Saved entries:
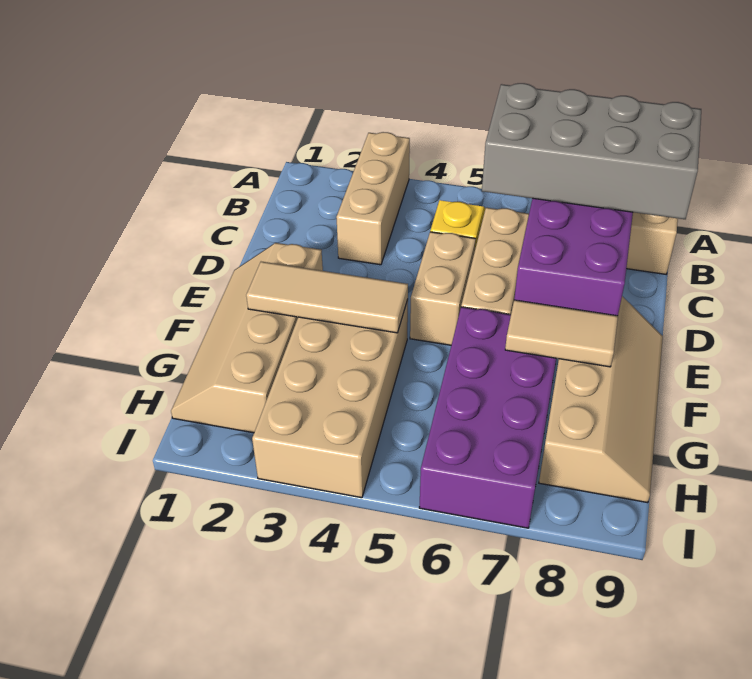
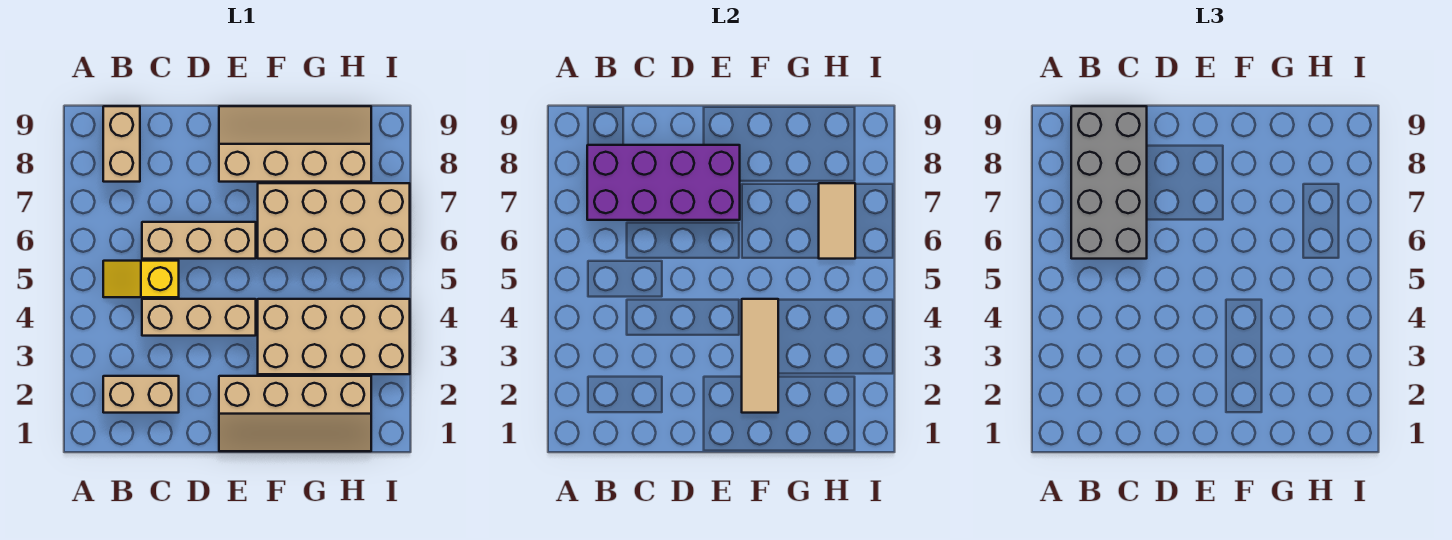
tan brick A3:C3 level 1 -> tan brick C4:E4 level 1
tan brick D5:E5 level 1 -> tan brick B2:C2 level 1
purple brick F6:I7 level 1 -> tan brick F6:I7 level 1
tan tile F7:F8 level 2 -> tan tile H6:H7 level 2

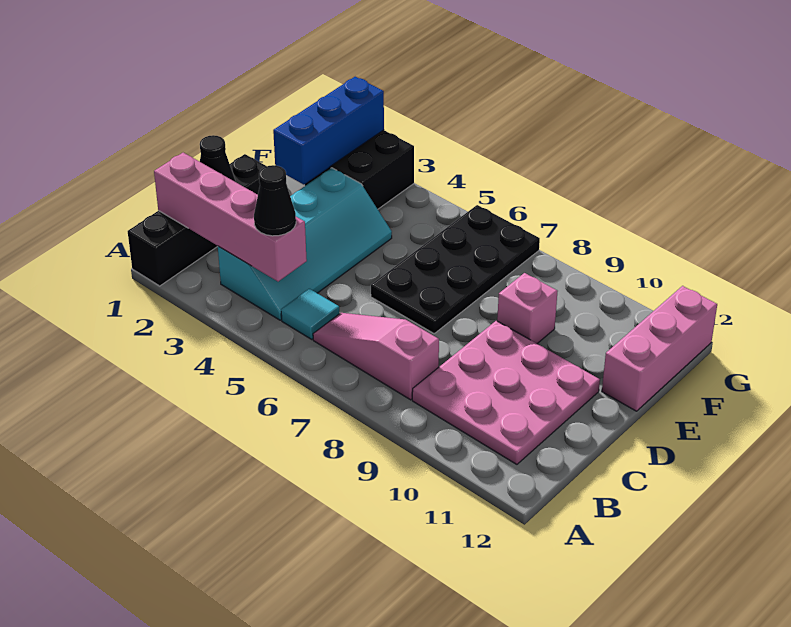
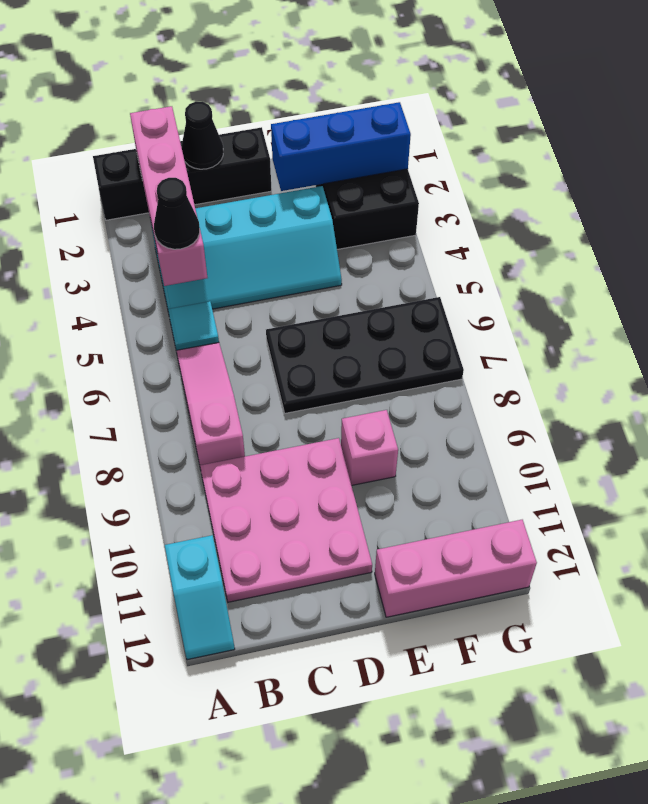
none -> cyan slope A11:A12 level 1 top 11

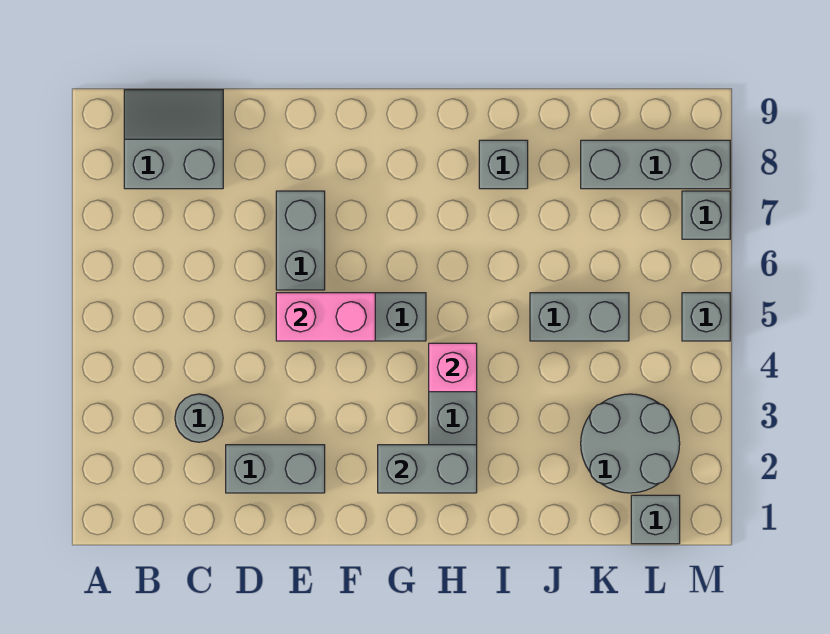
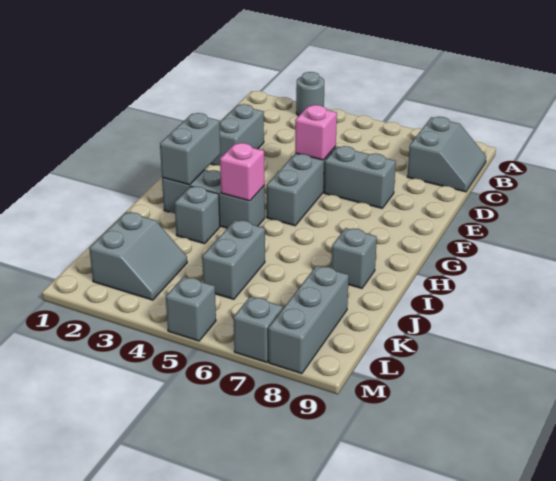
grey round brick C3 level 1 -> grey round brick A3 level 1
pink brick E5:F5 level 2 -> pink brick E5 level 2
grey round brick K2:L3 level 1 -> grey slope K2:L3 level 1 top 2
grey brick L1 level 1 -> grey brick I3 level 1

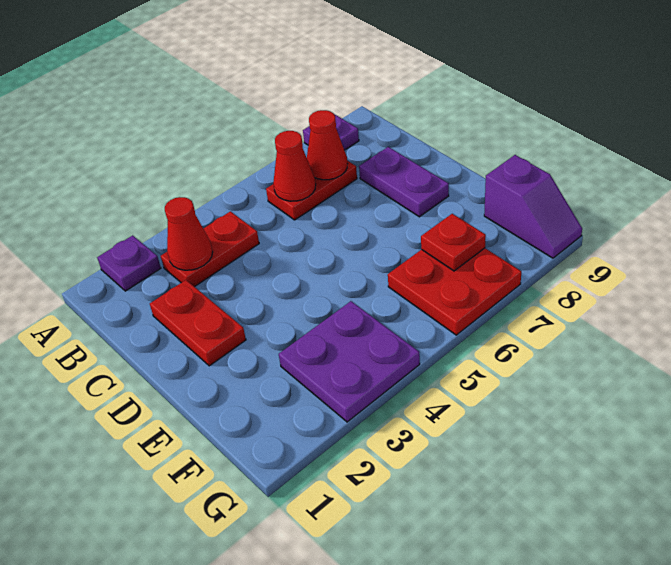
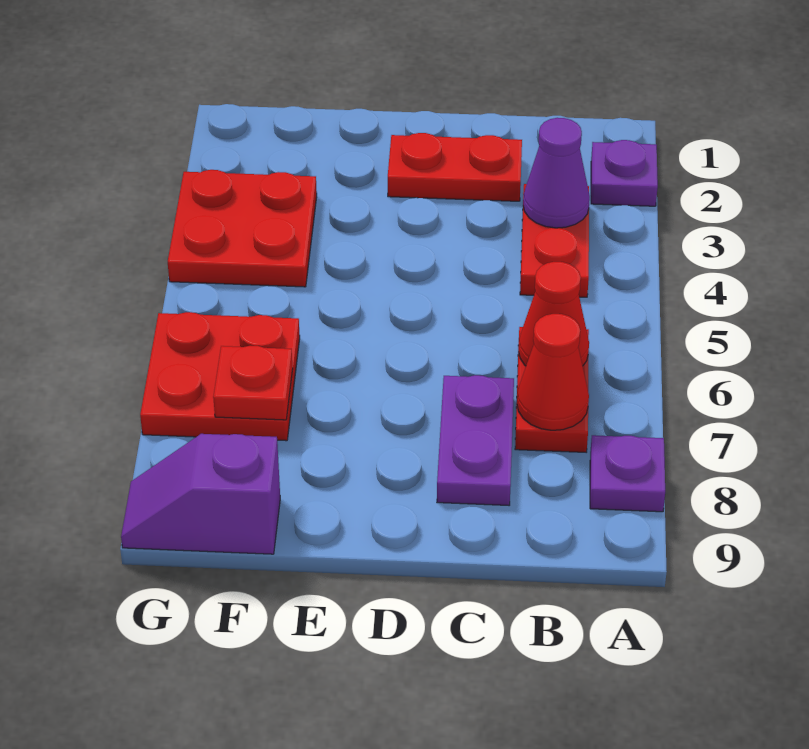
red cone B3 level 2 -> purple cone B3 level 2
purple plate C8:D8 level 1 -> purple plate C7:C8 level 1
purple plate F3:G4 level 1 -> red plate F3:G4 level 1

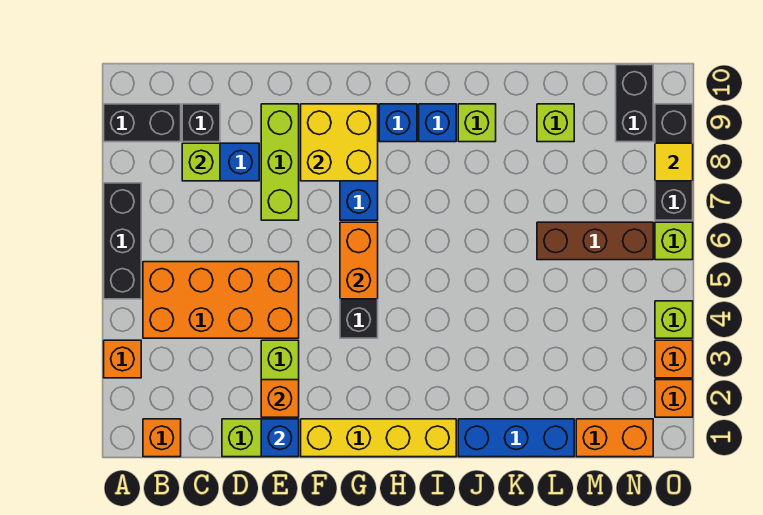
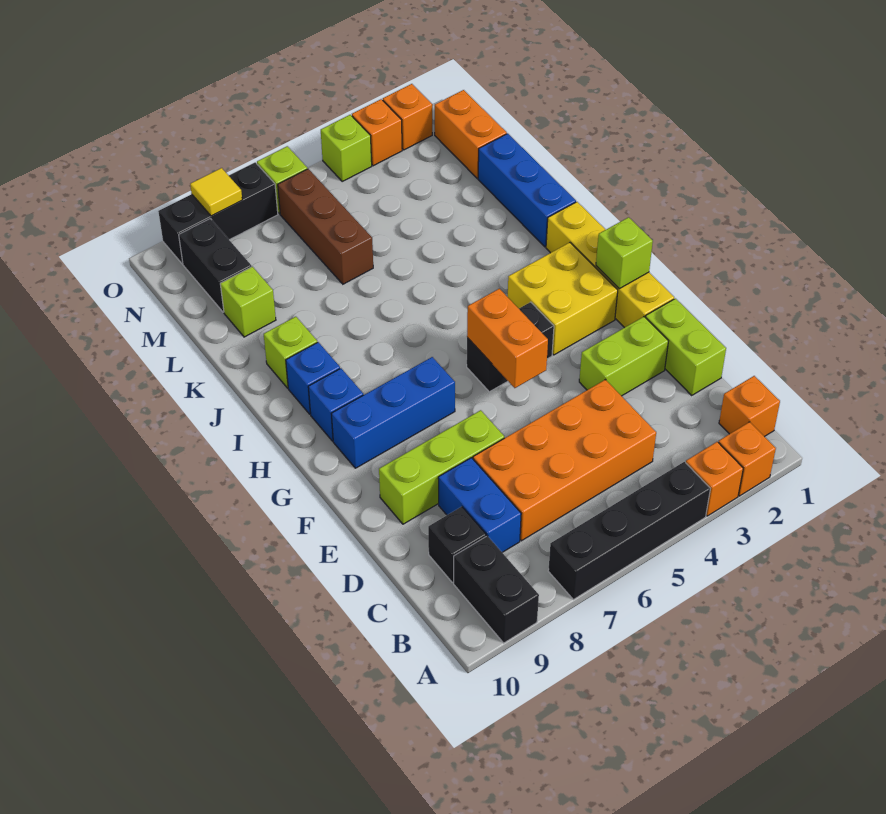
black brick A5:A7 level 1 -> black brick A4:A7 level 1
orange brick B4:E5 level 1 -> orange brick C4:D7 level 1
lime brick C8 level 2 -> lime brick G1 level 2
blue brick E1 level 2 -> none
orange brick E2 level 2 -> orange brick A2 level 1
yellow brick F8:G9 level 2 -> yellow brick G2:H3 level 1
orange brick G5:G6 level 2 -> orange brick F5:G5 level 2
black brick N9:N10 level 1 -> black brick M9:N9 level 1

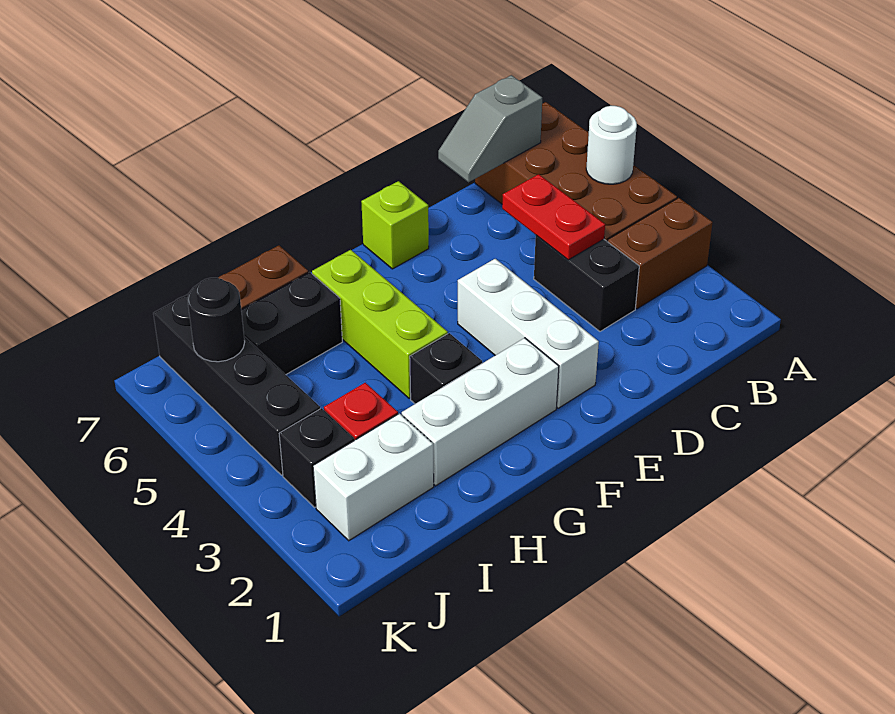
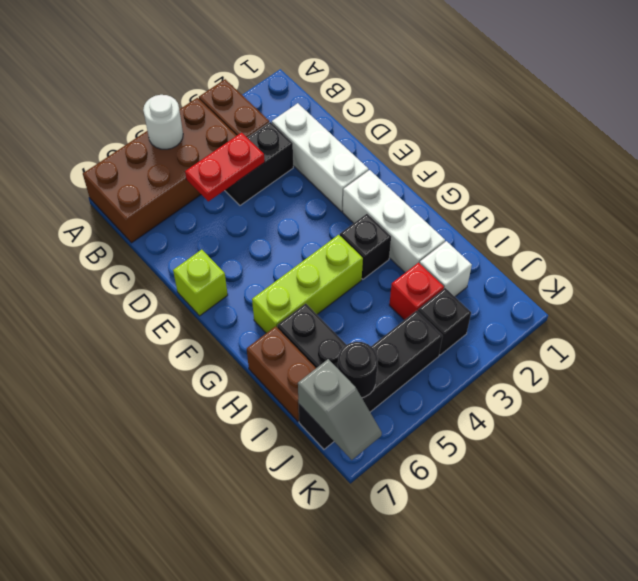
grey slope B7:C7 level 2 top B -> grey slope J7:K7 level 2 top J
white brick E2:E4 level 1 -> white brick C2:E2 level 1
white brick I2:J2 level 1 -> white brick I2 level 1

◆ Task to carry out: Please return the lines above that run from the line containing "black brick A5:A7" to the line containing "black brick N9:N10", inclusive, exactly and with no other lines.

◆ Solved exercise:
black brick A5:A7 level 1 -> black brick A4:A7 level 1
orange brick B4:E5 level 1 -> orange brick C4:D7 level 1
lime brick C8 level 2 -> lime brick G1 level 2
blue brick E1 level 2 -> none
orange brick E2 level 2 -> orange brick A2 level 1
yellow brick F8:G9 level 2 -> yellow brick G2:H3 level 1
orange brick G5:G6 level 2 -> orange brick F5:G5 level 2
black brick N9:N10 level 1 -> black brick M9:N9 level 1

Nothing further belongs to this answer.